What you should do
Word for word, restate the records that come next, omitting the images.

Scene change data
━━━━━━━━━━━━━━━━

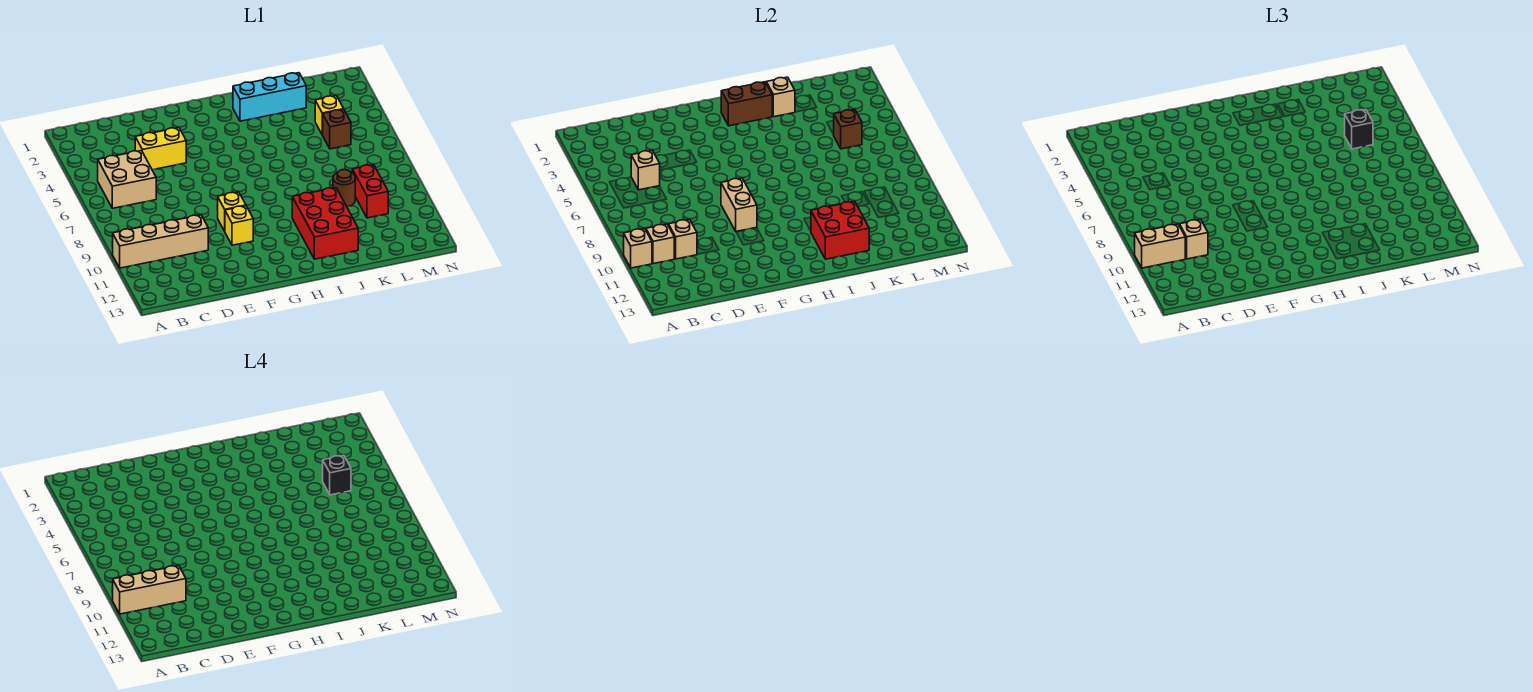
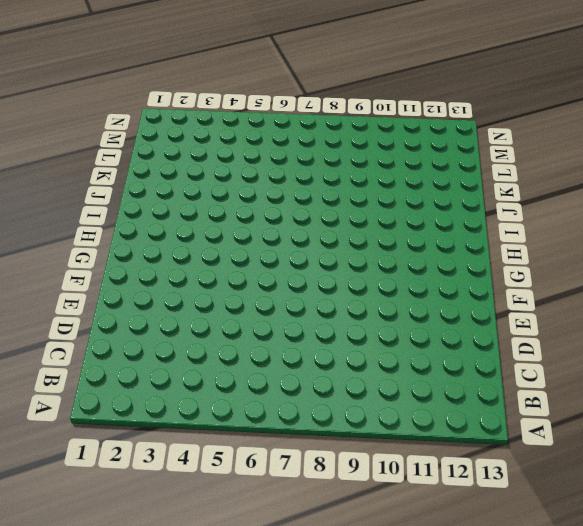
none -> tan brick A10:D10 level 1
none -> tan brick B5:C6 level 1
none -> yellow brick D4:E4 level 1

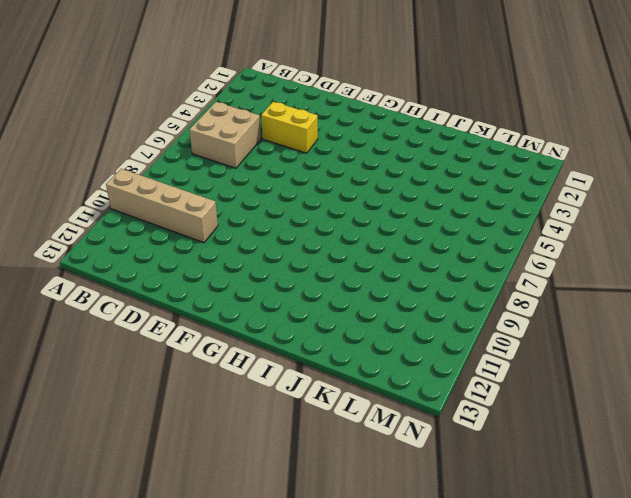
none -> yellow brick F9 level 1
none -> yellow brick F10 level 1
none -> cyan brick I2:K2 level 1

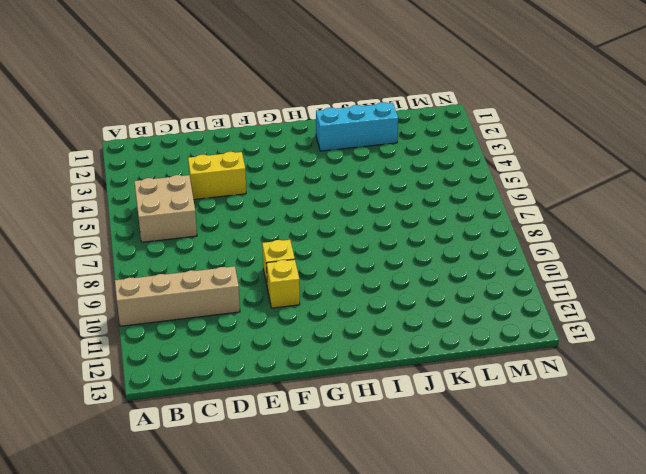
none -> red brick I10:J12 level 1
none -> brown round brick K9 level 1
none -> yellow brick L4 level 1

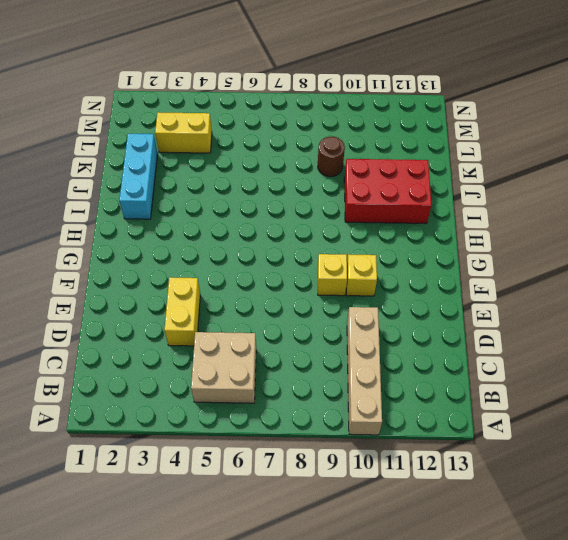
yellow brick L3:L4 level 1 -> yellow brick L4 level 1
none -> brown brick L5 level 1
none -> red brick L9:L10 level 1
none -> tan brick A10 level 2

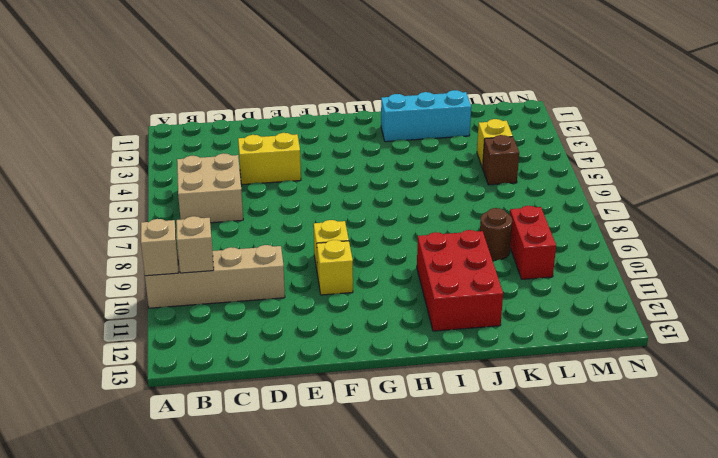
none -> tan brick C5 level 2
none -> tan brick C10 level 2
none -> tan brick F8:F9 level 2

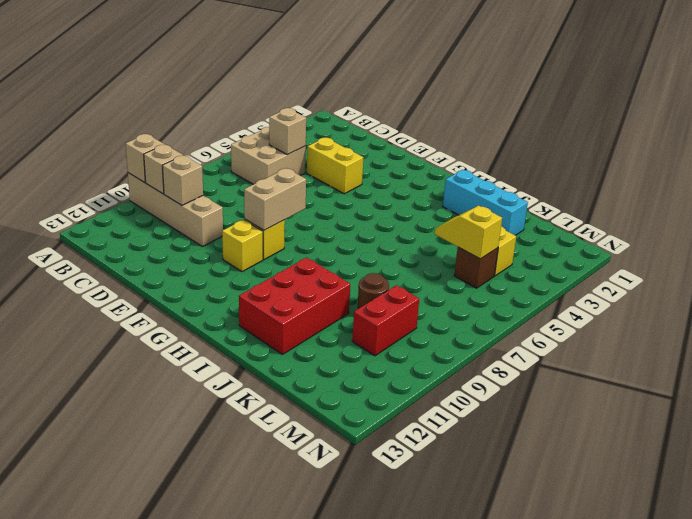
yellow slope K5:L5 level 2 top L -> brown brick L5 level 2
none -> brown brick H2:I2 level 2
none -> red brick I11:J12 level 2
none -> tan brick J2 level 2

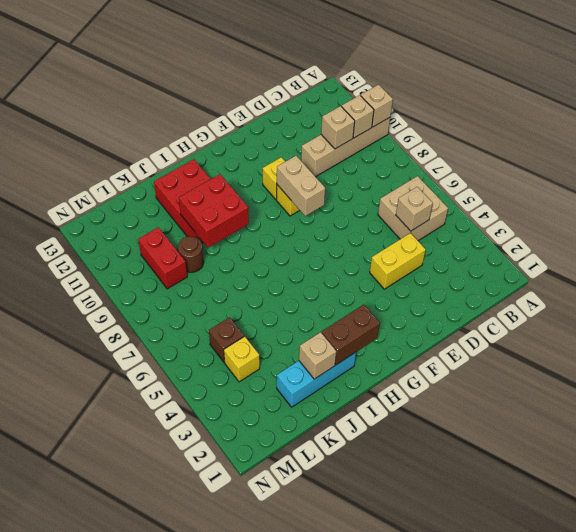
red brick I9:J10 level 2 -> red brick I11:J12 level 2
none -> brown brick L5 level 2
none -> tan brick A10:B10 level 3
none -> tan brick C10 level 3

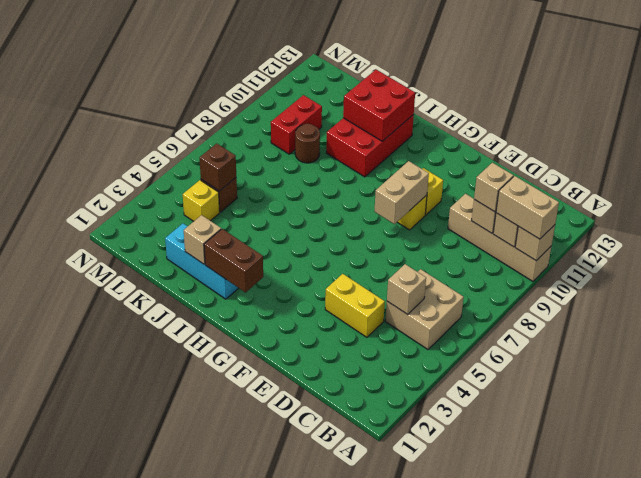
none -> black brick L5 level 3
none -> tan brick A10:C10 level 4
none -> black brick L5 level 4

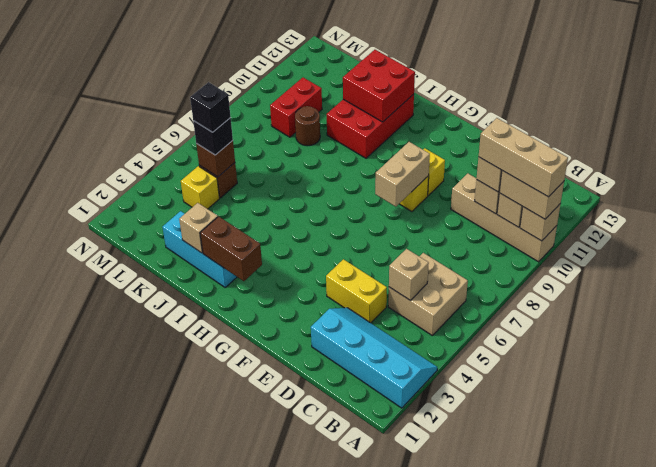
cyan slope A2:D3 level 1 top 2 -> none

━━━━━━━━━━━━━━━━

Response to this task
none -> tan brick A10:D10 level 1
none -> tan brick B5:C6 level 1
none -> yellow brick D4:E4 level 1

none -> yellow brick F9 level 1
none -> yellow brick F10 level 1
none -> cyan brick I2:K2 level 1

none -> red brick I10:J12 level 1
none -> brown round brick K9 level 1
none -> yellow brick L4 level 1

yellow brick L3:L4 level 1 -> yellow brick L4 level 1
none -> brown brick L5 level 1
none -> red brick L9:L10 level 1
none -> tan brick A10 level 2

none -> tan brick C5 level 2
none -> tan brick C10 level 2
none -> tan brick F8:F9 level 2

yellow slope K5:L5 level 2 top L -> brown brick L5 level 2
none -> brown brick H2:I2 level 2
none -> red brick I11:J12 level 2
none -> tan brick J2 level 2

red brick I9:J10 level 2 -> red brick I11:J12 level 2
none -> brown brick L5 level 2
none -> tan brick A10:B10 level 3
none -> tan brick C10 level 3

none -> black brick L5 level 3
none -> tan brick A10:C10 level 4
none -> black brick L5 level 4

cyan slope A2:D3 level 1 top 2 -> none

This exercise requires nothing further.